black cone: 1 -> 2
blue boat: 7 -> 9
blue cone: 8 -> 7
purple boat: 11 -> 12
--
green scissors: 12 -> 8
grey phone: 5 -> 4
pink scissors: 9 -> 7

* Task:
Your task is to transcribe, with no changes, only the lines of the listing above that lie between the line holding "black cone: 1 -> 2" and the line holding "purple boat: 11 -> 12", inclusive.

* Result of this exercise:
black cone: 1 -> 2
blue boat: 7 -> 9
blue cone: 8 -> 7
purple boat: 11 -> 12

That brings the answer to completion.